[What the task asks]: Filter the lines below, keeping each one that holds "Scanner".

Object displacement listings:
=-=-=-=-=

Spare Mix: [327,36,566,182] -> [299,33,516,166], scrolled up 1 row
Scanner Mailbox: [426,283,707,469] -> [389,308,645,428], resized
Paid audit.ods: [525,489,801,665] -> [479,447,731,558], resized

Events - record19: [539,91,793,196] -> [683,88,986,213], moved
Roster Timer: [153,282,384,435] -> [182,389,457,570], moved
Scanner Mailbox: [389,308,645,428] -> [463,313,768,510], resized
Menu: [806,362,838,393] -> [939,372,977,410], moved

=-=-=-=-=

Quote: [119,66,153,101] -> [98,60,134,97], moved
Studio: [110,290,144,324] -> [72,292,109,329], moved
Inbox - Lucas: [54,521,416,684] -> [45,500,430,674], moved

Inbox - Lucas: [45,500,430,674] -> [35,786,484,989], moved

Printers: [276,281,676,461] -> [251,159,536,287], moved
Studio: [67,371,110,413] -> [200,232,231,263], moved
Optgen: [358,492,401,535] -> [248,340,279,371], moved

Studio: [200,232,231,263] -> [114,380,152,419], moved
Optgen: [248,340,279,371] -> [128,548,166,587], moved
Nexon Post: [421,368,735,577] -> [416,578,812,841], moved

=-=-=-=-=

[Output below]:
Scanner Mailbox: [426,283,707,469] -> [389,308,645,428], resized
Scanner Mailbox: [389,308,645,428] -> [463,313,768,510], resized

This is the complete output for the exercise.